- Problem to solve -
The answer is all of the entries below, repeated exactly and free of pictures.

Excerpts from a dataset
········

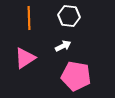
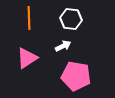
white hexagon: moved 2 px right, 3 px down
pink triangle: moved 2 px right
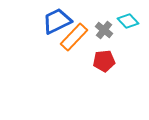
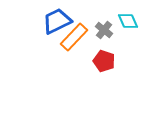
cyan diamond: rotated 20 degrees clockwise
red pentagon: rotated 25 degrees clockwise
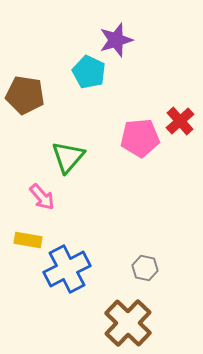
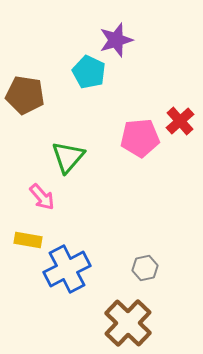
gray hexagon: rotated 25 degrees counterclockwise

········

- Answer area -
white hexagon: moved 2 px right, 3 px down
pink triangle: moved 2 px right
cyan diamond: rotated 20 degrees clockwise
red pentagon: rotated 25 degrees clockwise
gray hexagon: rotated 25 degrees counterclockwise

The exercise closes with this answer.